* **PROBLEM REQUIREMENTS**: Only the lines from the beginning of the entries through the one with "white strawberry [236,275,295,330]" should be written out, please, exactly and without any pictures.

[Before-and-after object lists]
[Start of section]
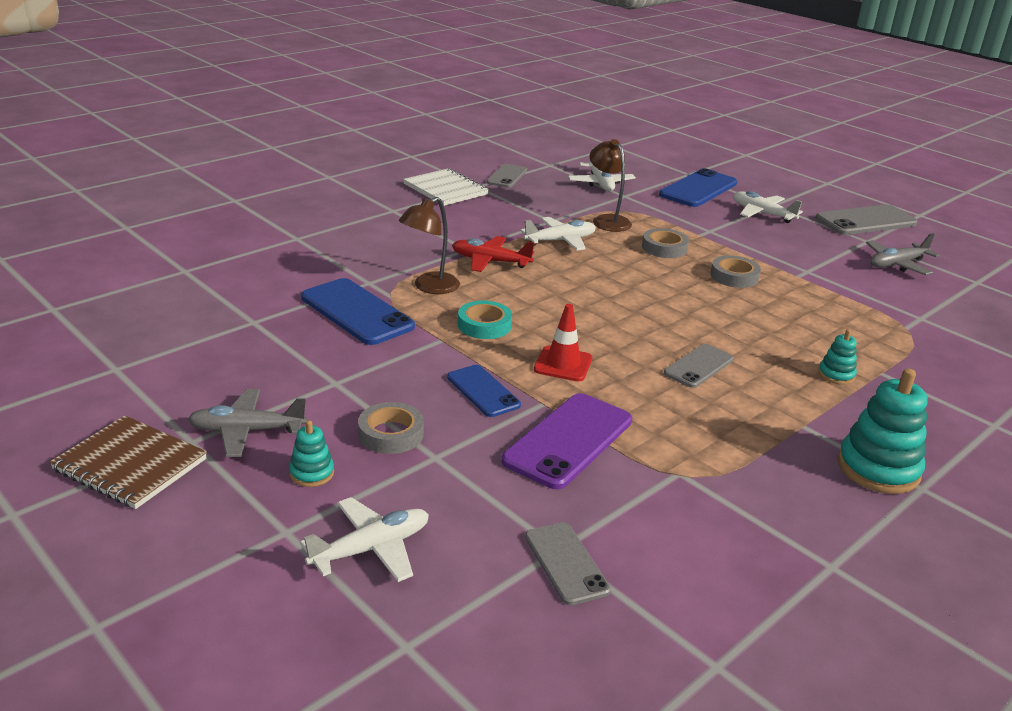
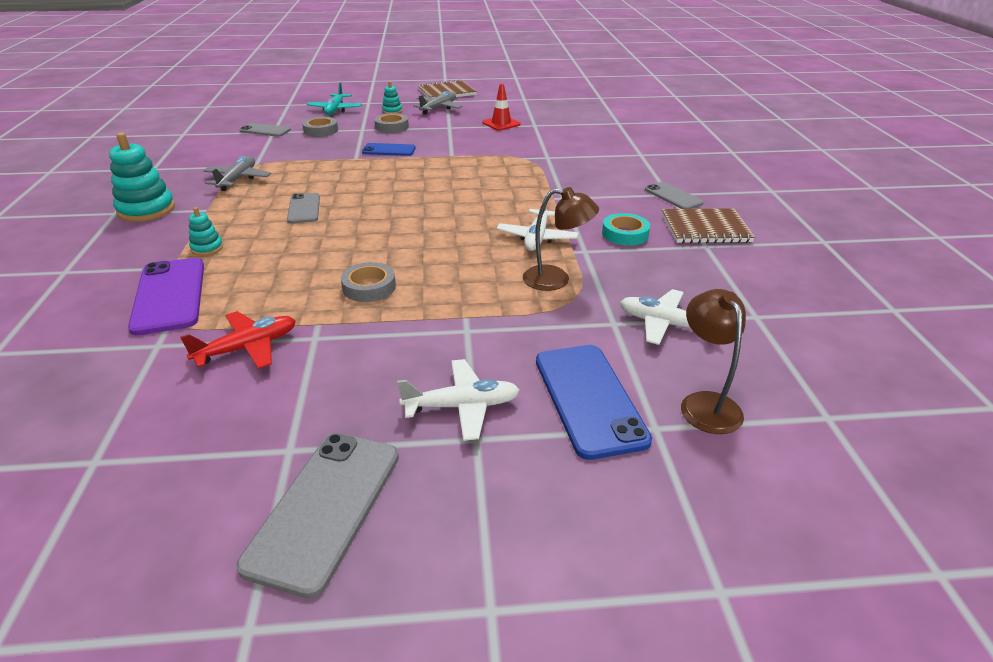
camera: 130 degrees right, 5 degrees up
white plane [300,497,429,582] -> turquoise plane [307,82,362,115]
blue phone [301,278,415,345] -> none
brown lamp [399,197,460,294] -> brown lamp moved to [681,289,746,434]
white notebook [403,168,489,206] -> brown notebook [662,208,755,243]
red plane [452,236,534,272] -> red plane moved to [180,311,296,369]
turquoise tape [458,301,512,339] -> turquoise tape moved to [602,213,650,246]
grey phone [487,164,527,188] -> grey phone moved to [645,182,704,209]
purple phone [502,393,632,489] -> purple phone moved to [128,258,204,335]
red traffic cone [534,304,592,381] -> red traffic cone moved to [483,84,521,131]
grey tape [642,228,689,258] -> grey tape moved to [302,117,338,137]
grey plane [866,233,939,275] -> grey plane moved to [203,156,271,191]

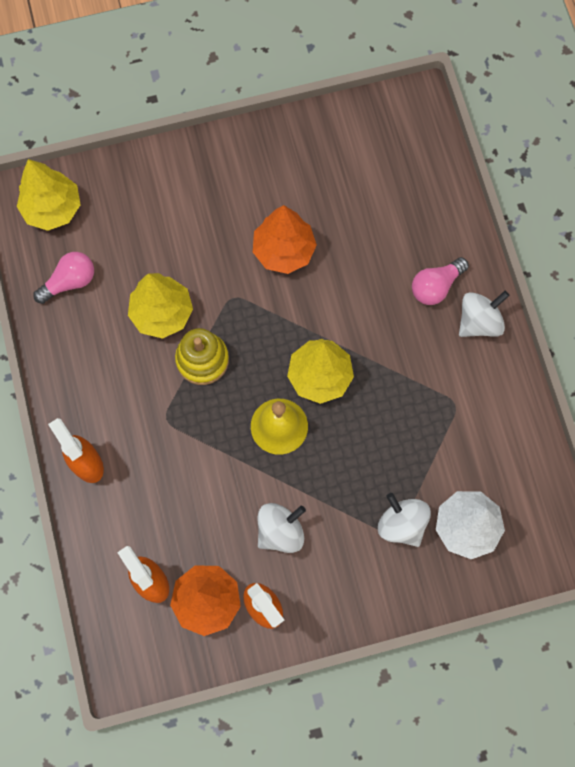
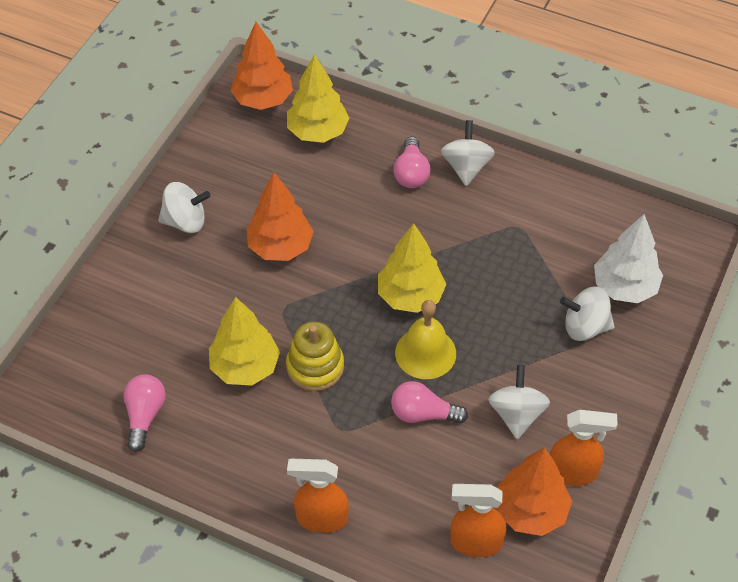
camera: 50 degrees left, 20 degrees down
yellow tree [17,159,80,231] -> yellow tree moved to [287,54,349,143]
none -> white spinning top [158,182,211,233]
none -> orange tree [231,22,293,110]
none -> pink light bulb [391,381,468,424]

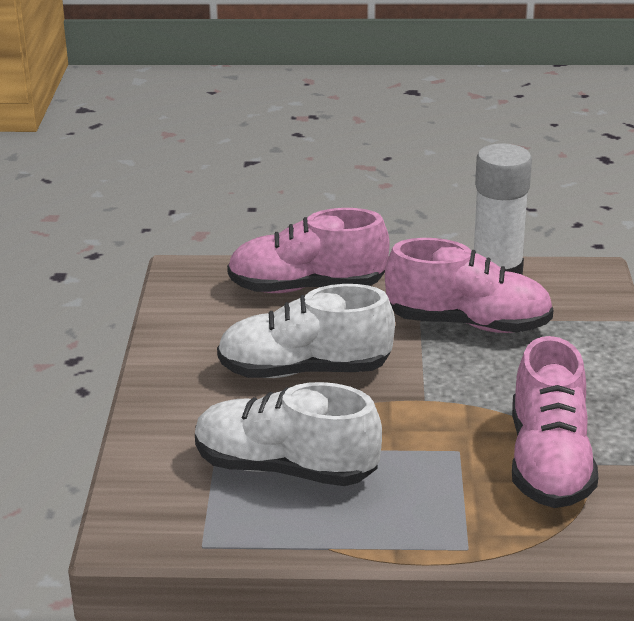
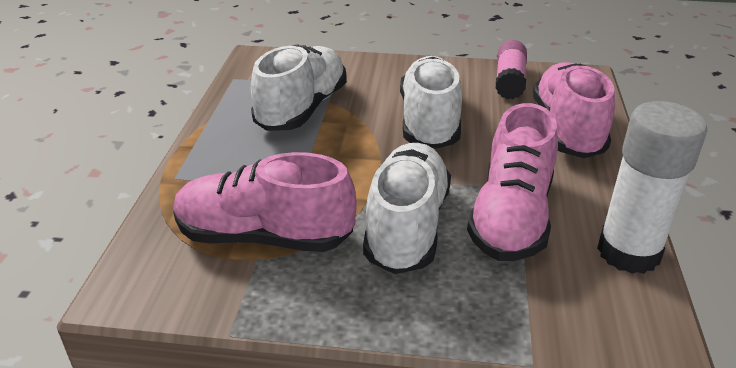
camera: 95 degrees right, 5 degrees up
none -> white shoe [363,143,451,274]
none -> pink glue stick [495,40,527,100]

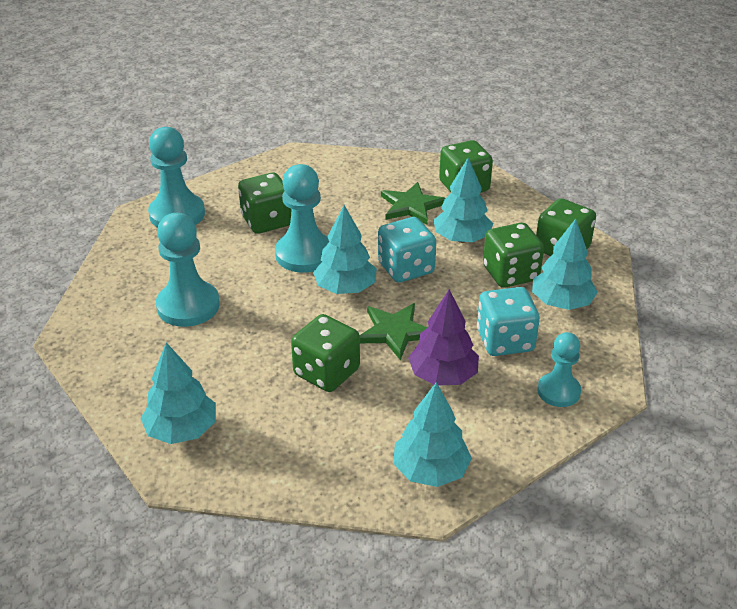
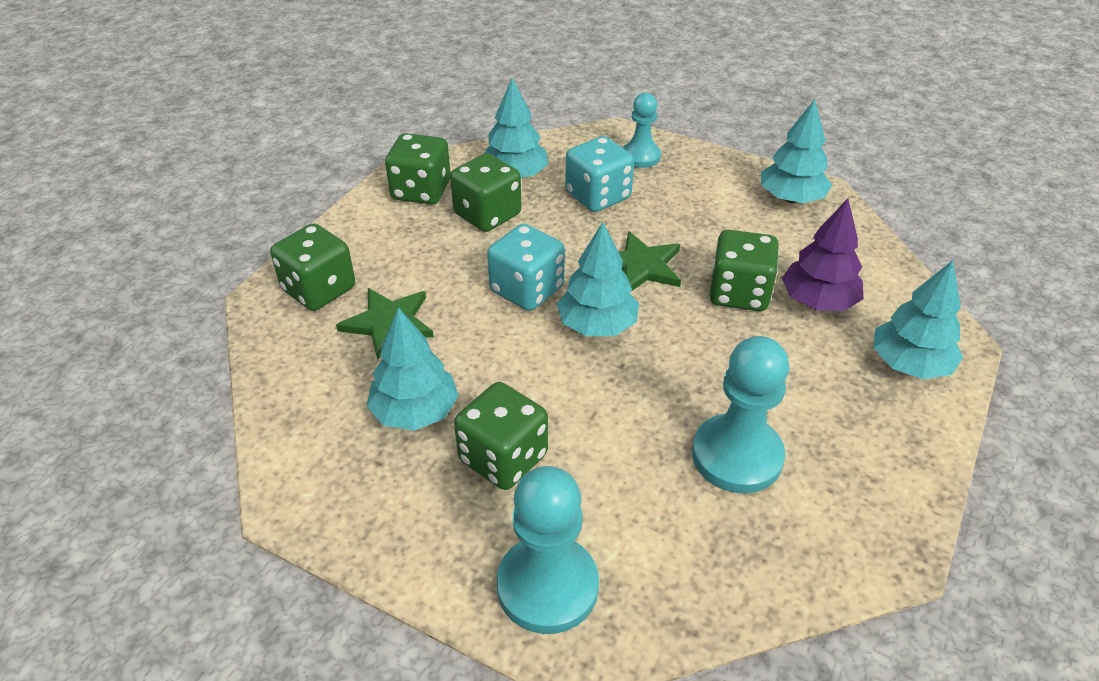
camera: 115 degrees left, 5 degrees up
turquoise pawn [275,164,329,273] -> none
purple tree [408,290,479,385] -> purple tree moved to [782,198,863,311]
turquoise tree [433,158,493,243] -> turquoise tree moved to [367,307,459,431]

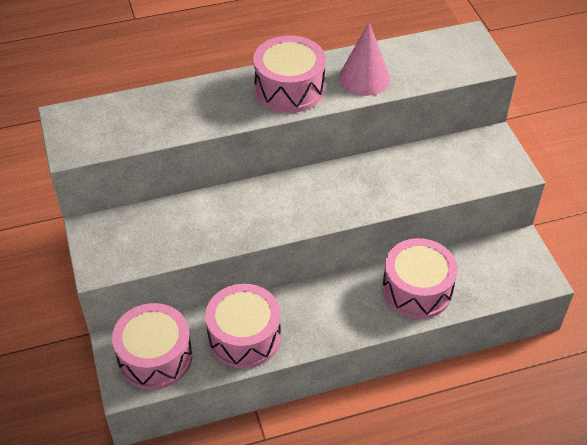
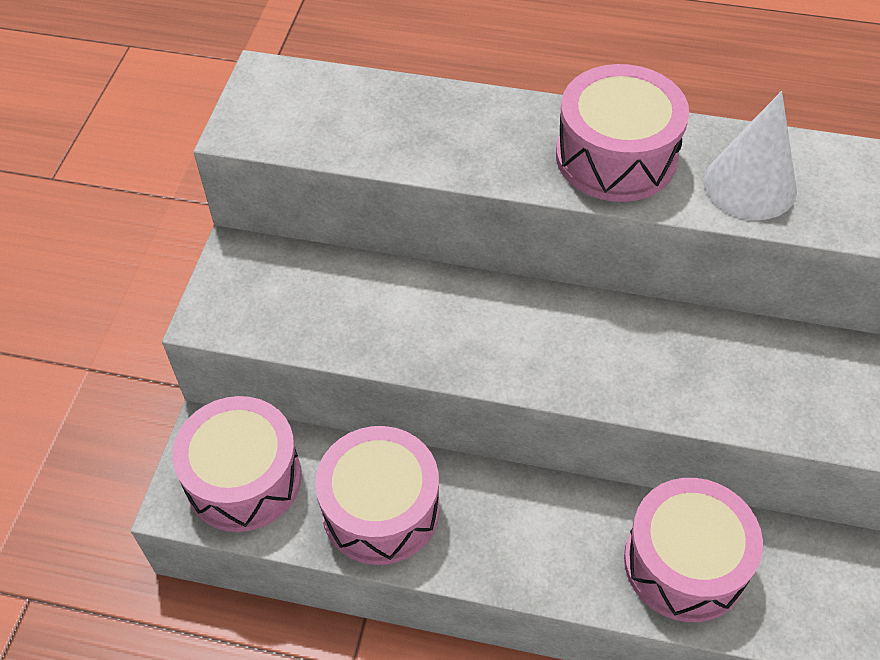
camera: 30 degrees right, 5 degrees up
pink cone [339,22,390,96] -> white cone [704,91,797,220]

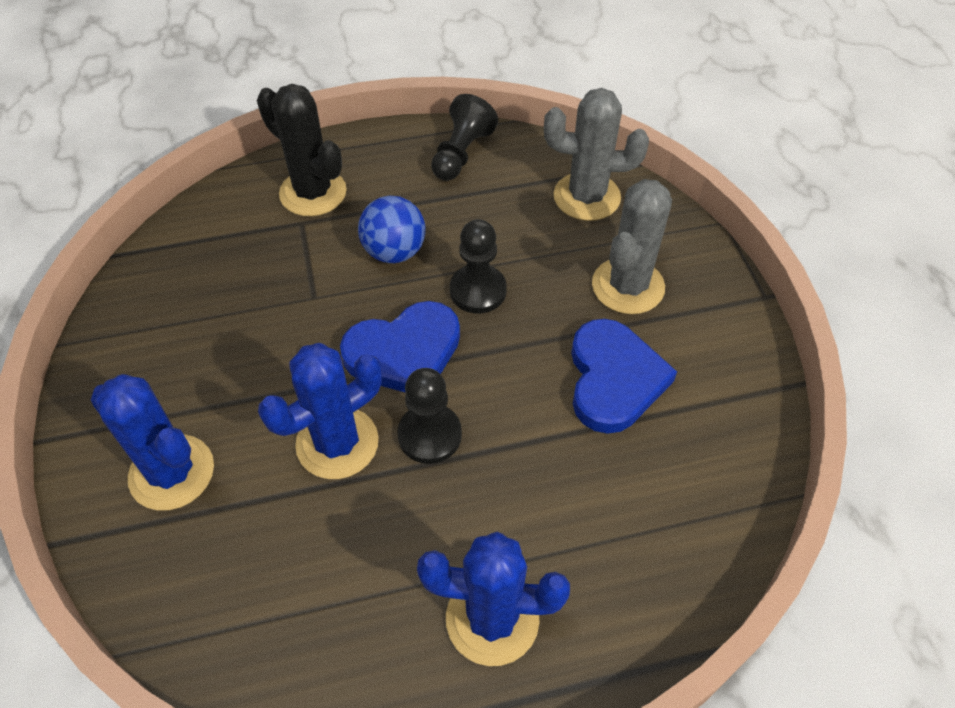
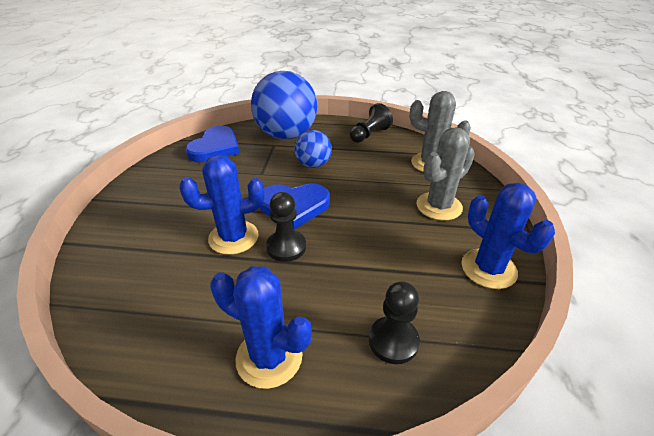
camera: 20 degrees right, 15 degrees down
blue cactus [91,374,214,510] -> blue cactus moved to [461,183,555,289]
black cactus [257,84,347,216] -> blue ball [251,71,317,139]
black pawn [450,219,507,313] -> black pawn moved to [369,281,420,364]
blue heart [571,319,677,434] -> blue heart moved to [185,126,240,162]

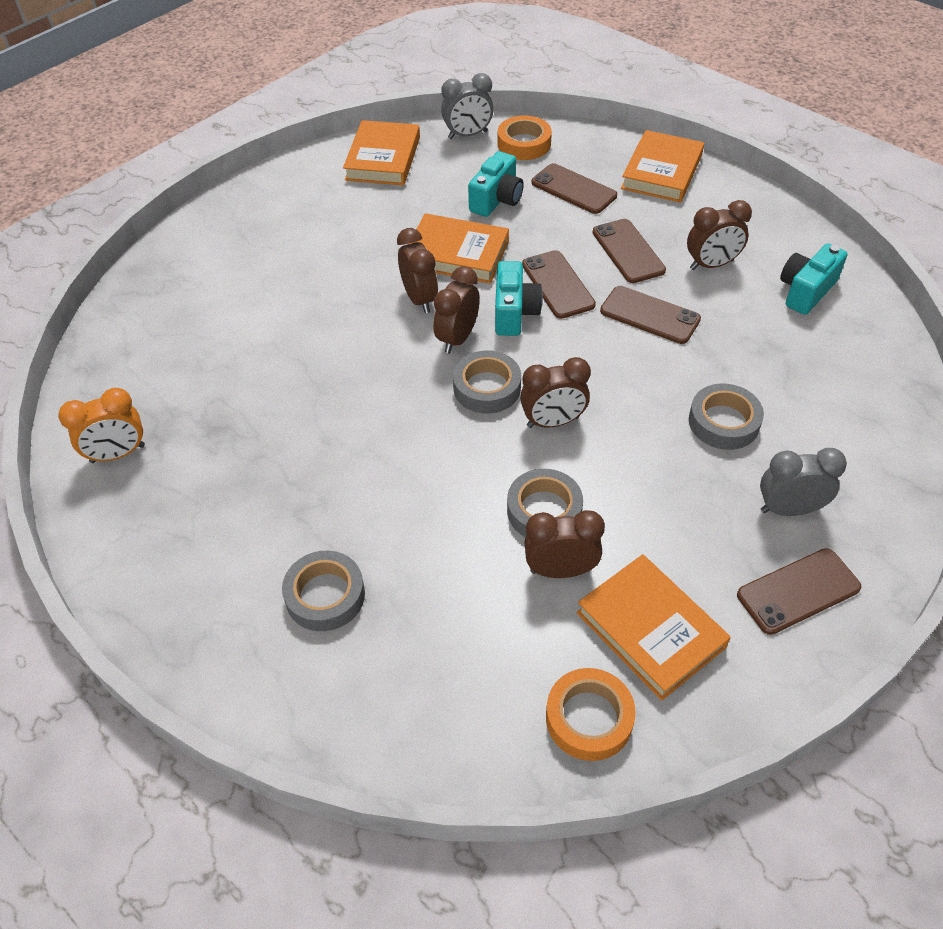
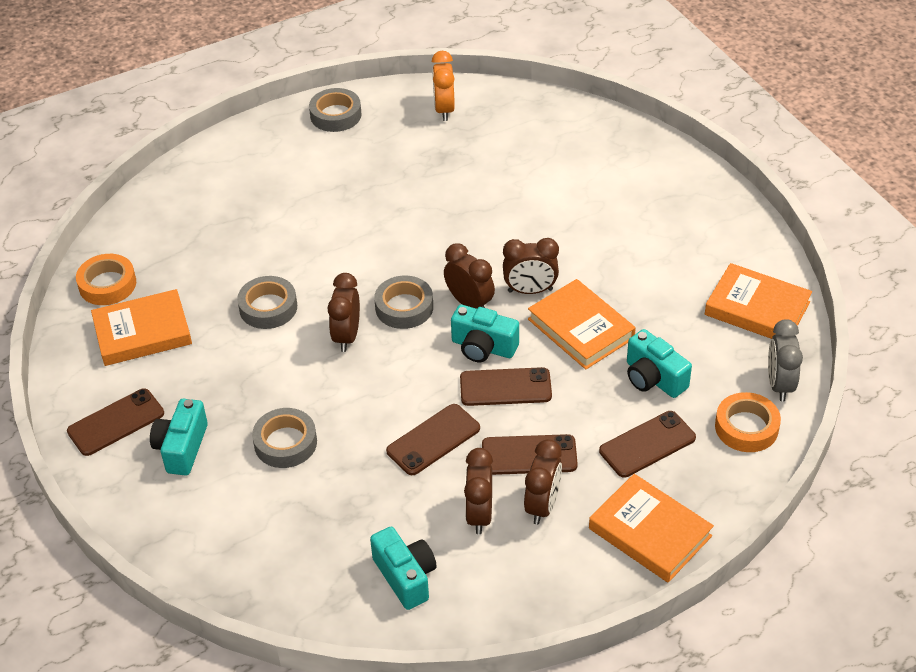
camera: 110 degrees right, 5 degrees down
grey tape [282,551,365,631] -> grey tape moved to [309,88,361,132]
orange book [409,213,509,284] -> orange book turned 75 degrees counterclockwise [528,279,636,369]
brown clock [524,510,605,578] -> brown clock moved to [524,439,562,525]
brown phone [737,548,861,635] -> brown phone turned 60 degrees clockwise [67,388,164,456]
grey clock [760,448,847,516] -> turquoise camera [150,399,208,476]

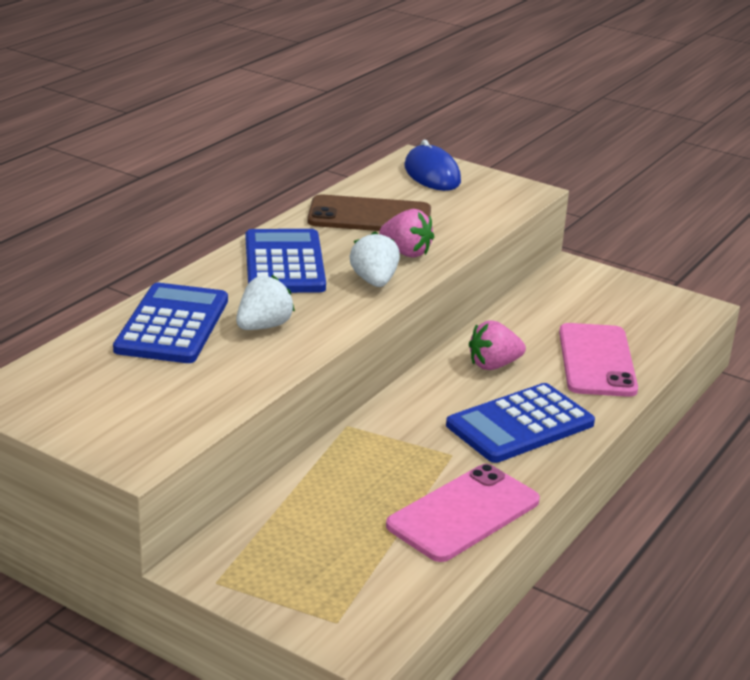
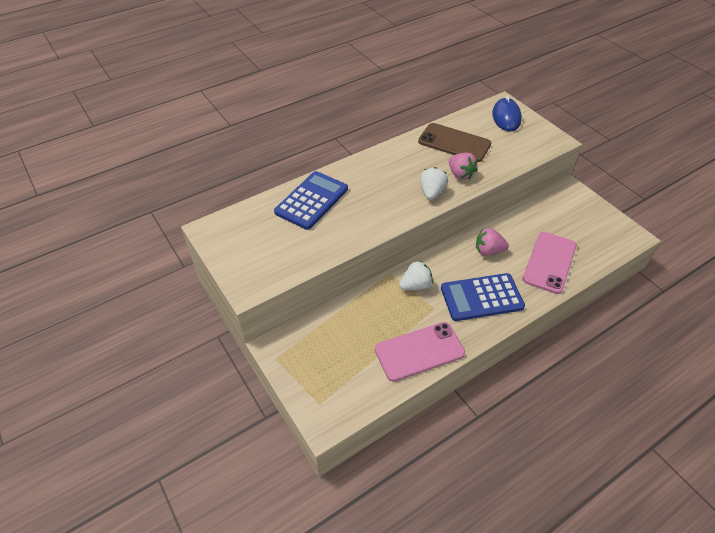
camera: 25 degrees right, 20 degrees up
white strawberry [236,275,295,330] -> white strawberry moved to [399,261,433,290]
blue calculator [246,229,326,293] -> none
[End of section]
* **TASK ANSWER**:
camera: 130 degrees right, 5 degrees up
white plane [300,497,429,582] -> turquoise plane [307,82,362,115]
blue phone [301,278,415,345] -> none
brown lamp [399,197,460,294] -> brown lamp moved to [681,289,746,434]
white notebook [403,168,489,206] -> brown notebook [662,208,755,243]
red plane [452,236,534,272] -> red plane moved to [180,311,296,369]
turquoise tape [458,301,512,339] -> turquoise tape moved to [602,213,650,246]
grey phone [487,164,527,188] -> grey phone moved to [645,182,704,209]
purple phone [502,393,632,489] -> purple phone moved to [128,258,204,335]
red traffic cone [534,304,592,381] -> red traffic cone moved to [483,84,521,131]
grey tape [642,228,689,258] -> grey tape moved to [302,117,338,137]
grey plane [866,233,939,275] -> grey plane moved to [203,156,271,191]

camera: 50 degrees left, 20 degrees down
yellow tree [17,159,80,231] -> yellow tree moved to [287,54,349,143]
none -> white spinning top [158,182,211,233]
none -> orange tree [231,22,293,110]
none -> pink light bulb [391,381,468,424]

camera: 95 degrees right, 5 degrees up
none -> white shoe [363,143,451,274]
none -> pink glue stick [495,40,527,100]

camera: 115 degrees left, 5 degrees up
turquoise pawn [275,164,329,273] -> none
purple tree [408,290,479,385] -> purple tree moved to [782,198,863,311]
turquoise tree [433,158,493,243] -> turquoise tree moved to [367,307,459,431]

camera: 30 degrees right, 5 degrees up
pink cone [339,22,390,96] -> white cone [704,91,797,220]

camera: 20 degrees right, 15 degrees down
blue cactus [91,374,214,510] -> blue cactus moved to [461,183,555,289]
black cactus [257,84,347,216] -> blue ball [251,71,317,139]
black pawn [450,219,507,313] -> black pawn moved to [369,281,420,364]
blue heart [571,319,677,434] -> blue heart moved to [185,126,240,162]

camera: 110 degrees right, 5 degrees down
grey tape [282,551,365,631] -> grey tape moved to [309,88,361,132]
orange book [409,213,509,284] -> orange book turned 75 degrees counterclockwise [528,279,636,369]
brown clock [524,510,605,578] -> brown clock moved to [524,439,562,525]
brown phone [737,548,861,635] -> brown phone turned 60 degrees clockwise [67,388,164,456]
grey clock [760,448,847,516] -> turquoise camera [150,399,208,476]

camera: 25 degrees right, 20 degrees up
white strawberry [236,275,295,330] -> white strawberry moved to [399,261,433,290]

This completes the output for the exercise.